## ACTIVITY
For every line in the data below that contains "none", copy the line.

────────────────────

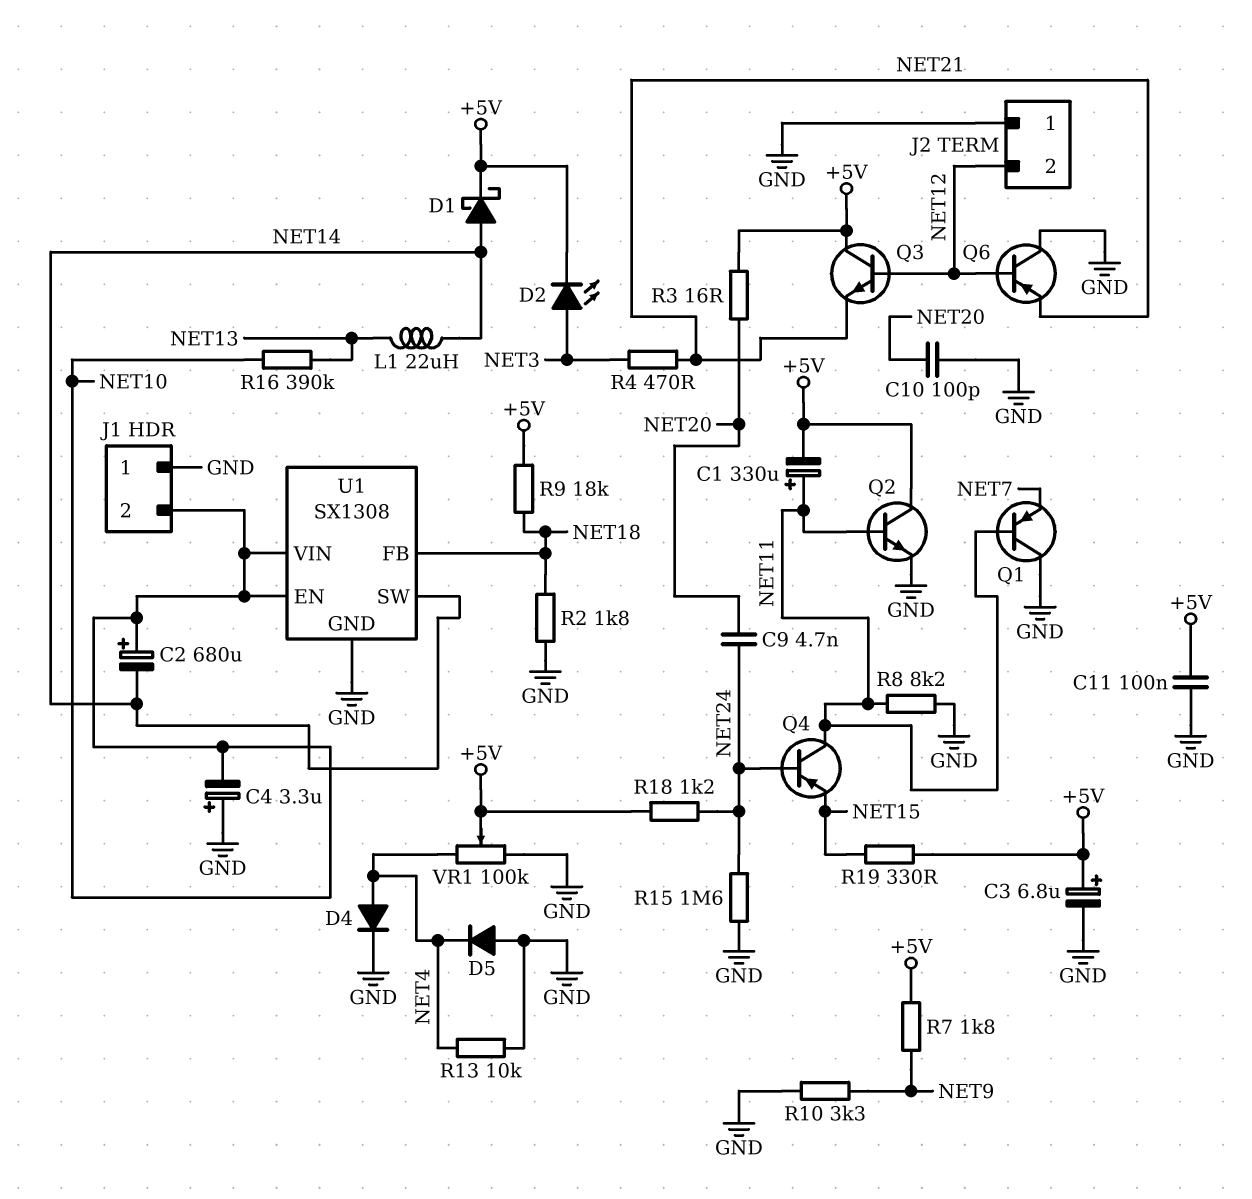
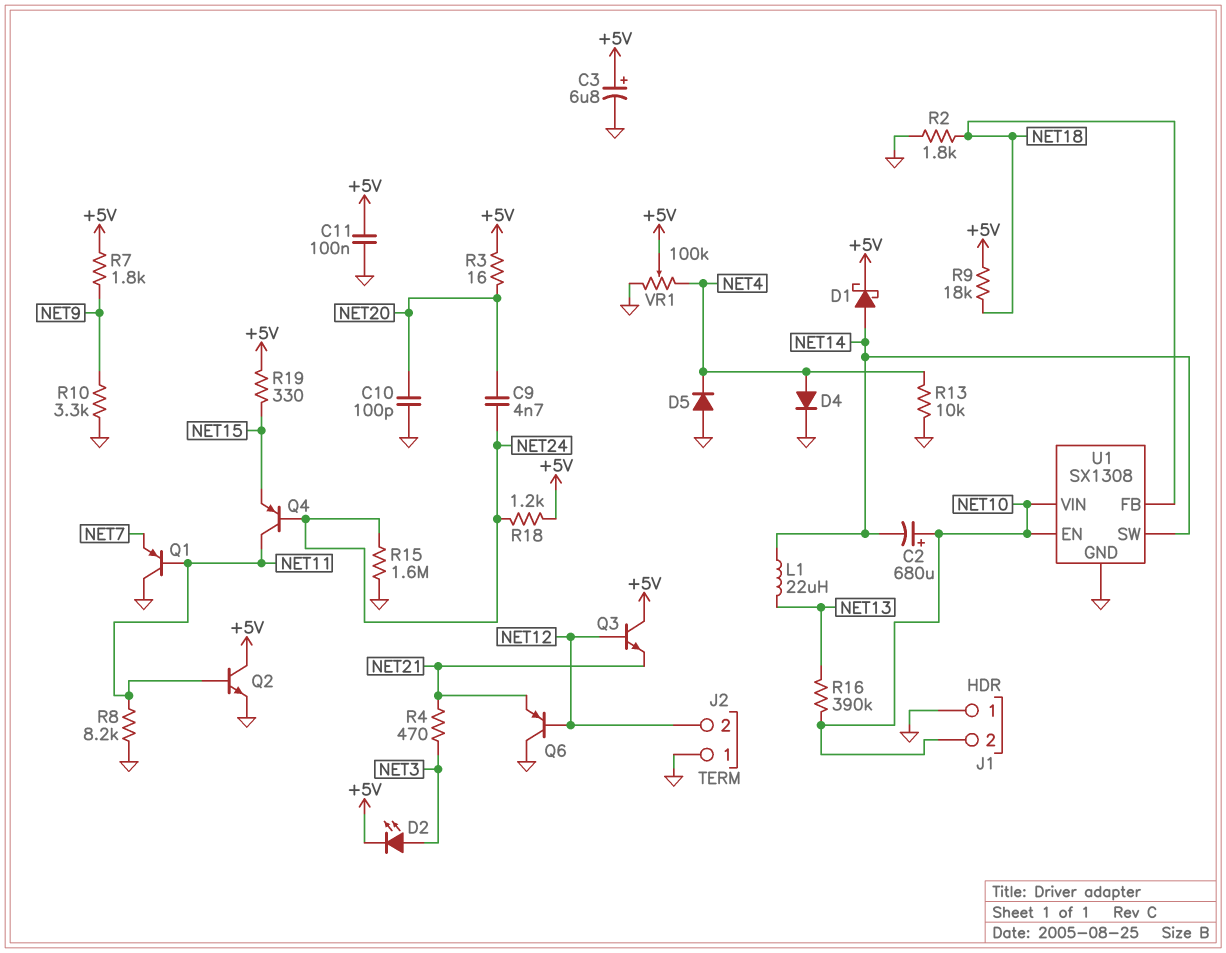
C1: 330uF (plus NET11, minus +5V) -> none
C4: 3.3uF (plus GND, minus NET10) -> none

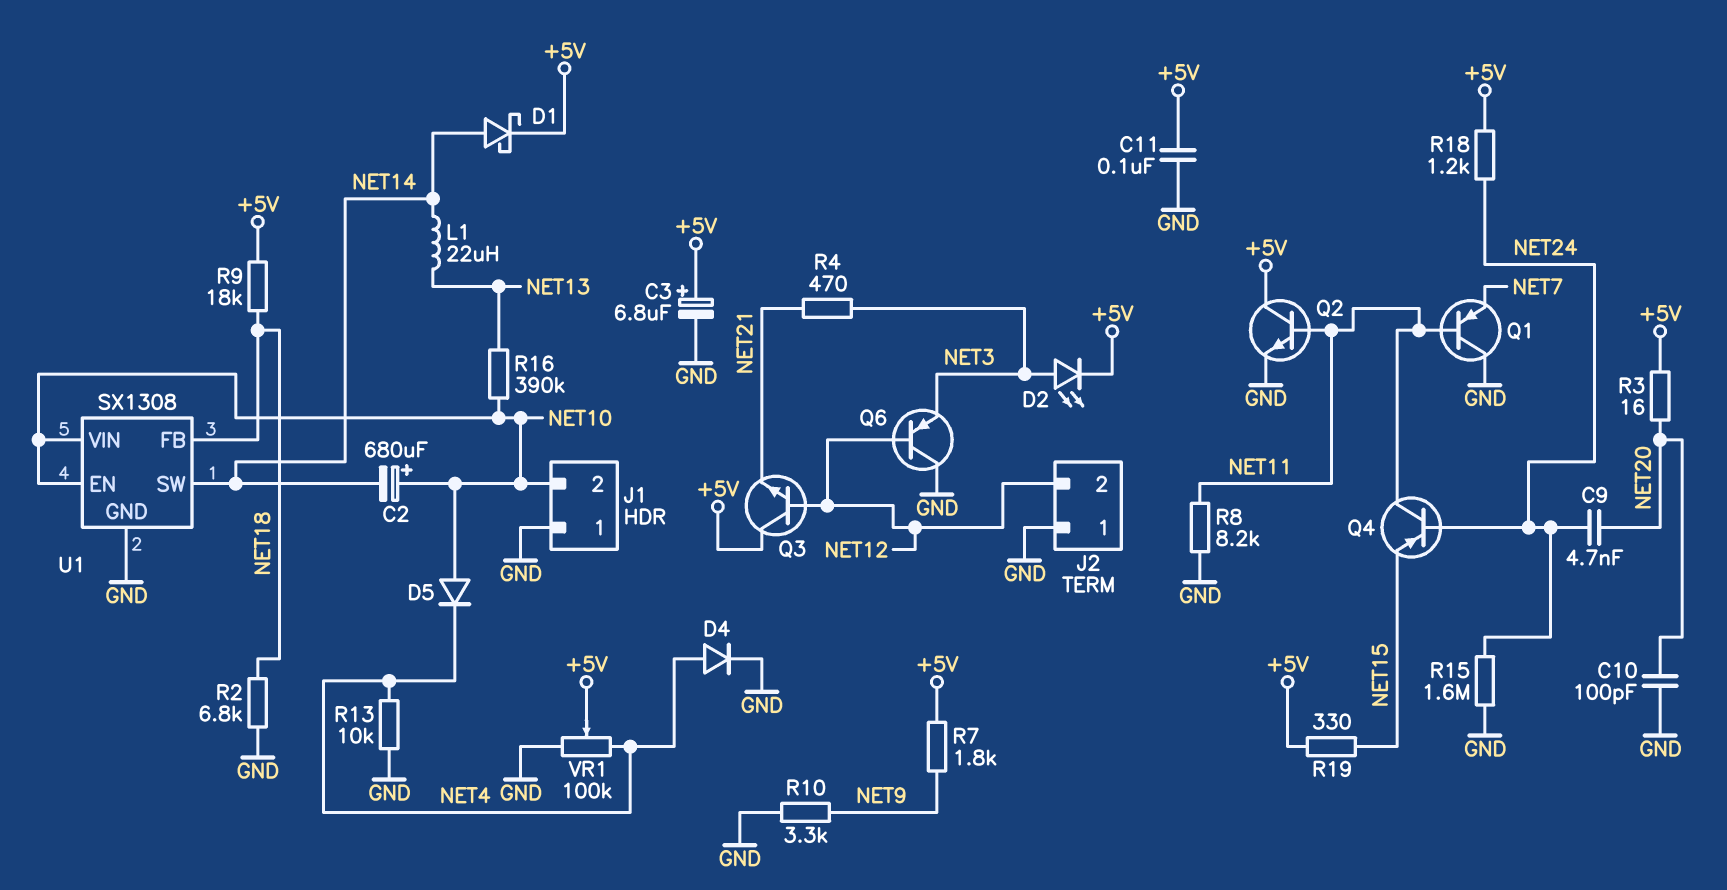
D5: diode (A GND, K NET4) -> diode (A NET10, K NET4)
Q6: PNP (B NET12, C GND, E NET21) -> PNP (B NET12, C GND, E NET3)
R2: 1.8k (GND, NET18) -> 6.8k (GND, NET18)

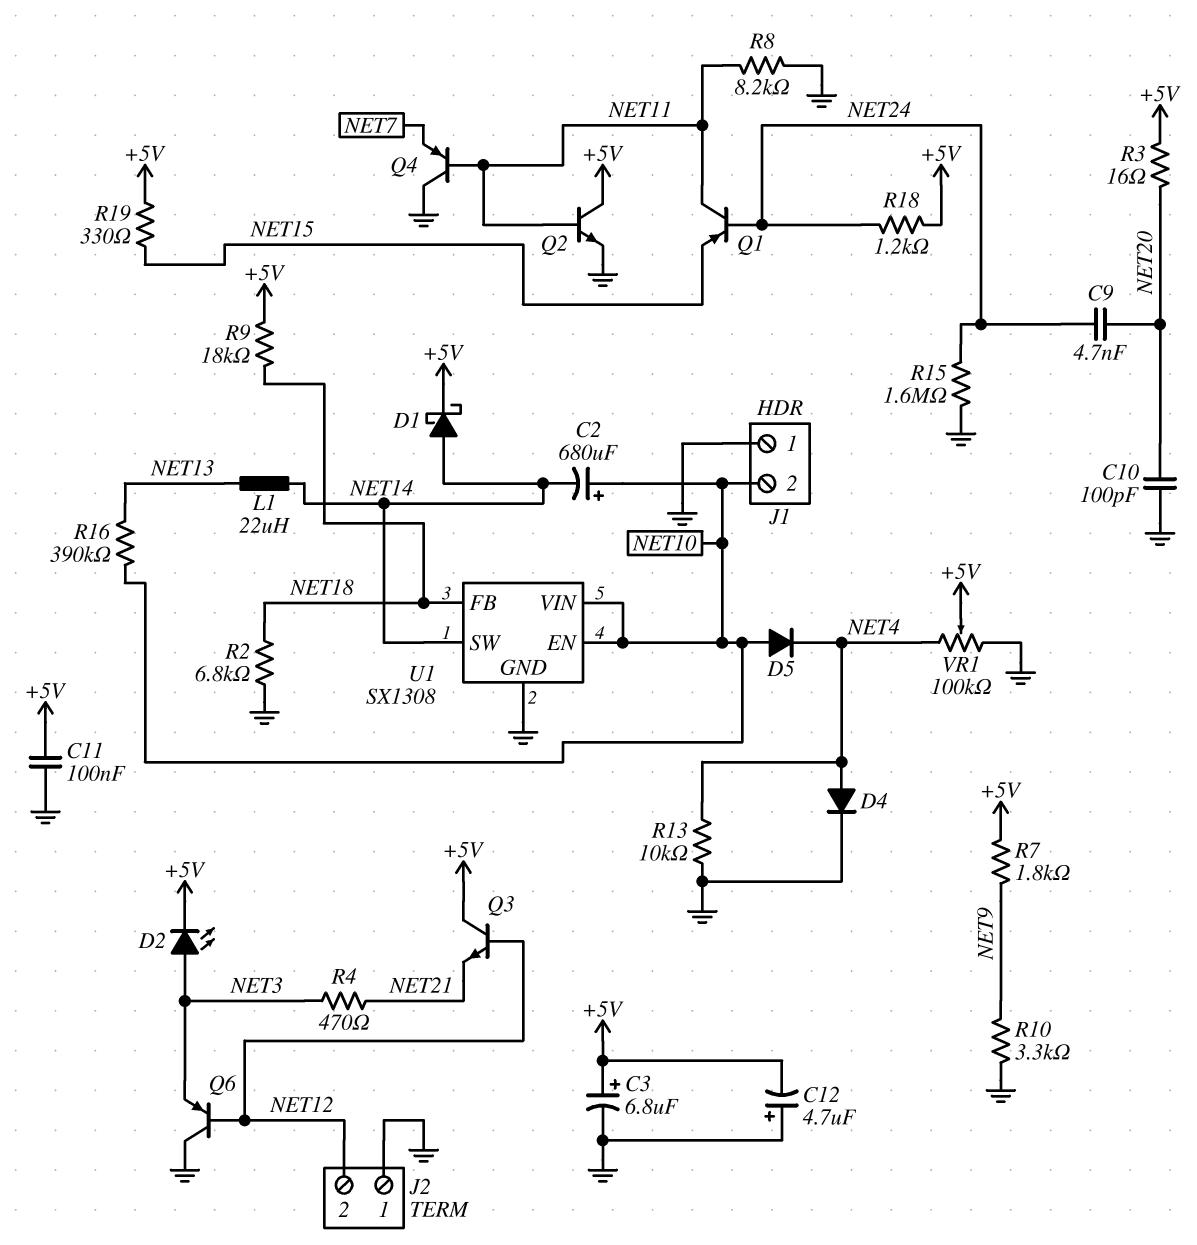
C12: none -> 4.7uF (plus GND, minus +5V)
Q1: PNP (B NET11, C GND, E NET7) -> PNP (B NET24, C NET11, E NET15)
Q4: PNP (B NET24, C NET11, E NET15) -> PNP (B NET11, C GND, E NET7)

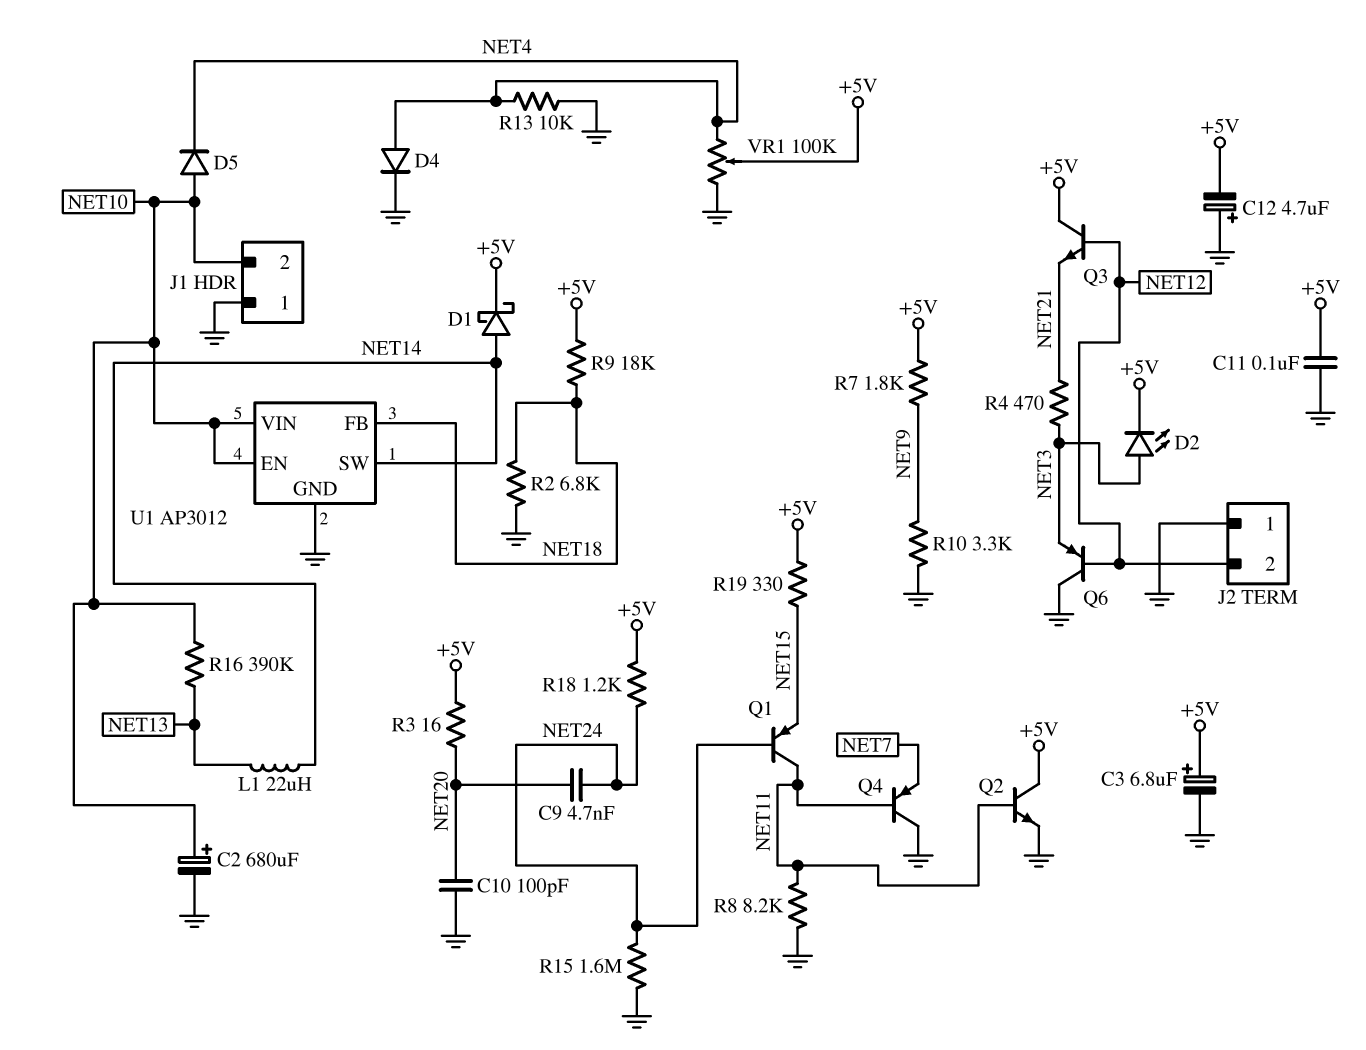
C2: 680uF (plus NET10, minus NET14) -> 680uF (plus NET10, minus GND)
U1: SX1308 -> AP3012

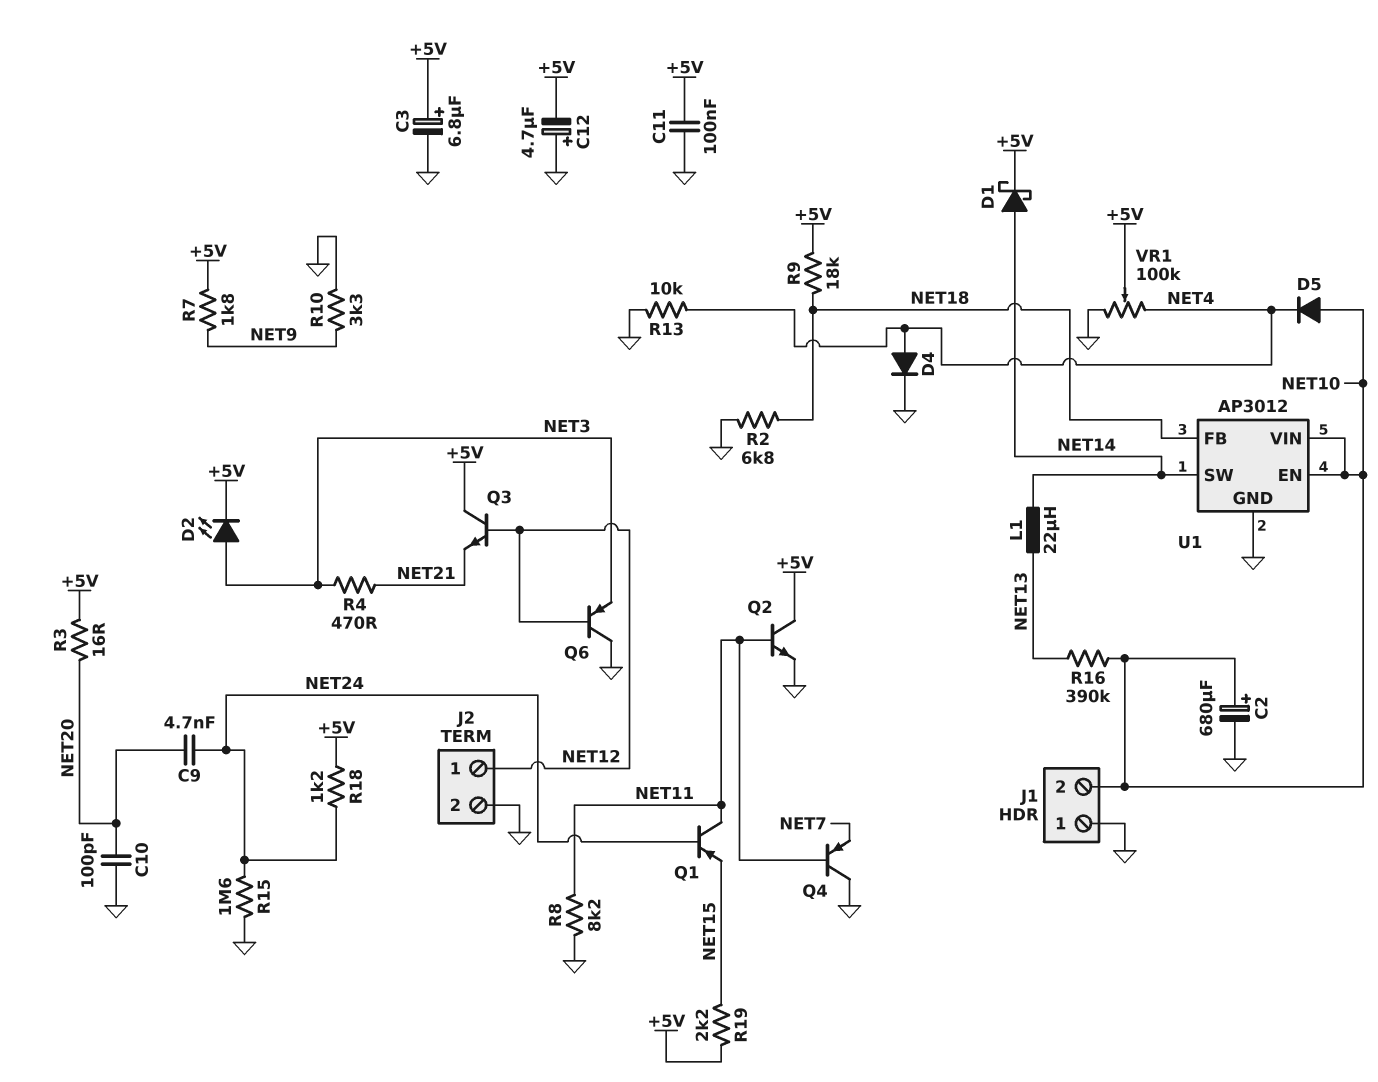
J2 pin 1: GND -> NET12
J2 pin 2: NET12 -> GND
R19: 330 (+5V, NET15) -> 2.2k (+5V, NET15)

────────────────────

## YOUR SOLUTION
C1: 330uF (plus NET11, minus +5V) -> none
C4: 3.3uF (plus GND, minus NET10) -> none
C12: none -> 4.7uF (plus GND, minus +5V)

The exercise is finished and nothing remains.